**Exercise directions**
Using the material that follows, identify and copy each line with the string "breast".

**Source records**

────────────────────────────────────────

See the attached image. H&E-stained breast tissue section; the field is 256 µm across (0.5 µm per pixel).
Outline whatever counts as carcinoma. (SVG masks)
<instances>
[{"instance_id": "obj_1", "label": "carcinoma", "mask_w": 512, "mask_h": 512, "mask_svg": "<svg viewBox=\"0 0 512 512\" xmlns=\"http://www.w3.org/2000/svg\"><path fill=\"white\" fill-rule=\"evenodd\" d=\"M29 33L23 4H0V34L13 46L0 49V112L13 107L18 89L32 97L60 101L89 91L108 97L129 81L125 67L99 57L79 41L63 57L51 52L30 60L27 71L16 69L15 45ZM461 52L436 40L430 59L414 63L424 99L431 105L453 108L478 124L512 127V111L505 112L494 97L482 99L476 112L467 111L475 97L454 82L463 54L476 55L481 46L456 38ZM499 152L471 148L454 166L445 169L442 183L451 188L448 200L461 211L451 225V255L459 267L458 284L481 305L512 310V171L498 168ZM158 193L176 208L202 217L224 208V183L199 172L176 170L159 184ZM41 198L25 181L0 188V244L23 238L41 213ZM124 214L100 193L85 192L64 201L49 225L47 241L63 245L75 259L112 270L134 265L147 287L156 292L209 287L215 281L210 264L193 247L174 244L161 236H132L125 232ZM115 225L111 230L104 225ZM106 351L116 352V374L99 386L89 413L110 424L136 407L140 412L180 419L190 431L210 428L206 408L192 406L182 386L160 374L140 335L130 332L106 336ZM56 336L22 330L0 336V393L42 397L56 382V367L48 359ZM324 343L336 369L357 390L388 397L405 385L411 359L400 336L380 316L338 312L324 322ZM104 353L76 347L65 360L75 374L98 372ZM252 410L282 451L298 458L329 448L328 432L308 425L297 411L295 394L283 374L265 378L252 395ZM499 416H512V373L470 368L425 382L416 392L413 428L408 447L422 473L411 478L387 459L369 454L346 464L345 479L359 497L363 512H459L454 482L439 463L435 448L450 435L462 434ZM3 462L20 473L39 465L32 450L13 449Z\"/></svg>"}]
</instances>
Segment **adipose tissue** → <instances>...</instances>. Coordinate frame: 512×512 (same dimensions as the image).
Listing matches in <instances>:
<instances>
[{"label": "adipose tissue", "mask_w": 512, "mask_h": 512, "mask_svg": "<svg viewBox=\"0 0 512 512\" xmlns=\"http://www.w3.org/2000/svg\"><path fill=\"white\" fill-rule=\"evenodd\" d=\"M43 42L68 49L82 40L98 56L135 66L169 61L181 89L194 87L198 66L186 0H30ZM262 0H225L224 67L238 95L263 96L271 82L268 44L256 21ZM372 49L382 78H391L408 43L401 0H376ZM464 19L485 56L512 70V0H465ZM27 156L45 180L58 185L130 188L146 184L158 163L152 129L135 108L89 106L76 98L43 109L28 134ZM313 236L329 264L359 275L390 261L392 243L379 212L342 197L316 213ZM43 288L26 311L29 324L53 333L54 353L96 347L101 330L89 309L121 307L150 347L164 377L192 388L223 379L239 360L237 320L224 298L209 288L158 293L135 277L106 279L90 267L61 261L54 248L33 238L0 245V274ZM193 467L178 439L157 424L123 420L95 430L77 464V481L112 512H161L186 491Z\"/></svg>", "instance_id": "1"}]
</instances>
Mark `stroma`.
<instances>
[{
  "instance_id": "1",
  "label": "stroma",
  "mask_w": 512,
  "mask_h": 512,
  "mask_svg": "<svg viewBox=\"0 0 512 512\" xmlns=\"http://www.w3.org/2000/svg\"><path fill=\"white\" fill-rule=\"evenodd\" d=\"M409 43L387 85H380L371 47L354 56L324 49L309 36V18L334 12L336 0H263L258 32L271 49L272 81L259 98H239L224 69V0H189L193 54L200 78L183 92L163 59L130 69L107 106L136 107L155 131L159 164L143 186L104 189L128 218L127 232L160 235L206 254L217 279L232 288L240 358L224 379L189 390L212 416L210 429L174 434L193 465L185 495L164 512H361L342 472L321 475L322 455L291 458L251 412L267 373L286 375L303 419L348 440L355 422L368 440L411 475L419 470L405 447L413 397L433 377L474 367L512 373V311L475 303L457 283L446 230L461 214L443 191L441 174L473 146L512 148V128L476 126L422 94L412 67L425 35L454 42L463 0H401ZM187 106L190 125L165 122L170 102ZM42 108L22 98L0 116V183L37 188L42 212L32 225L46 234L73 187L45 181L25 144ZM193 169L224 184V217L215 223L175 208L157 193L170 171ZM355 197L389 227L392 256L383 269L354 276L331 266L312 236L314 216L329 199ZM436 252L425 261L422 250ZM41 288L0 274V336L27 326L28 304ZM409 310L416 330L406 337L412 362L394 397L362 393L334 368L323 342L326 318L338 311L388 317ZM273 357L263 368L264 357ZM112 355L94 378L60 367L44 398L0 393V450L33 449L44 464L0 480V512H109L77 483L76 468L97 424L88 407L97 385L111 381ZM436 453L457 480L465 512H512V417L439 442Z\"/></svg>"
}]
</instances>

────────────────────────────────────────

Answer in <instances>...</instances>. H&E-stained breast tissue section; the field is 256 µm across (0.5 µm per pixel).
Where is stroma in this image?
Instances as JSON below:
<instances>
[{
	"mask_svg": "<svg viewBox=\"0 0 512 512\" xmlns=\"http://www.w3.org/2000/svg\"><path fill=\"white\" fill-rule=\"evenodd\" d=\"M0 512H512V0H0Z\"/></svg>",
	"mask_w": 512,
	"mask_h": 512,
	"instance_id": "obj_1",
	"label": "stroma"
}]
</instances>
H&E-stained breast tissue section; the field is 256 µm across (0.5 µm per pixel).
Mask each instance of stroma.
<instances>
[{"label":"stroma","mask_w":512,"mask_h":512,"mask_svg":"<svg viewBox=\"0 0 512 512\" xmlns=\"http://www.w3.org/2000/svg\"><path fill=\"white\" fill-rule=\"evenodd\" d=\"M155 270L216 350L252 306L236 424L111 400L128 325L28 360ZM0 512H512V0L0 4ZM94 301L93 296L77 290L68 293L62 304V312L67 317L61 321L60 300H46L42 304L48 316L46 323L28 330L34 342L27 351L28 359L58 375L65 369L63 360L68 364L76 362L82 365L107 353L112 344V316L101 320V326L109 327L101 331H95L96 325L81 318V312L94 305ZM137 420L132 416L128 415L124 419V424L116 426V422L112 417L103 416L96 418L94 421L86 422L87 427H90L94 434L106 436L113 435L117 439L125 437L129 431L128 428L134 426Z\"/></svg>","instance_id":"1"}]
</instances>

────────────────────────────────────────

**Finished task**
See the attached image. H&E-stained breast tissue section; the field is 256 µm across (0.5 µm per pixel).
Answer in <instances>...</instances>. H&E-stained breast tissue section; the field is 256 µm across (0.5 µm per pixel).
H&E-stained breast tissue section; the field is 256 µm across (0.5 µm per pixel).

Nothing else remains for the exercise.